• _TASK TO COMPLETE_: Give an exact copy of the data that follows.

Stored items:
----------------------------------------

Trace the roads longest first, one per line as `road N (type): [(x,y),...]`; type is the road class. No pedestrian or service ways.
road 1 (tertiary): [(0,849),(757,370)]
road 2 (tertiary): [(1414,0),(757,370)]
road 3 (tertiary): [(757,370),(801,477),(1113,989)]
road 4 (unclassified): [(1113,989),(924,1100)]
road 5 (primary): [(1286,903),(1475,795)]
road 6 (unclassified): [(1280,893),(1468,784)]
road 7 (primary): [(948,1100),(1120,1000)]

----------------------------------------

• _EXERCISE SOLUTION_:
Trace the roads longest first, one per line as `road N (type): [(x,y),...]`; type is the road class. No pedestrian or service ways.
road 1 (tertiary): [(0,849),(757,370)]
road 2 (tertiary): [(1414,0),(757,370)]
road 3 (tertiary): [(757,370),(801,477),(1113,989)]
road 4 (unclassified): [(1113,989),(924,1100)]
road 5 (primary): [(1286,903),(1475,795)]
road 6 (unclassified): [(1280,893),(1468,784)]
road 7 (primary): [(948,1100),(1120,1000)]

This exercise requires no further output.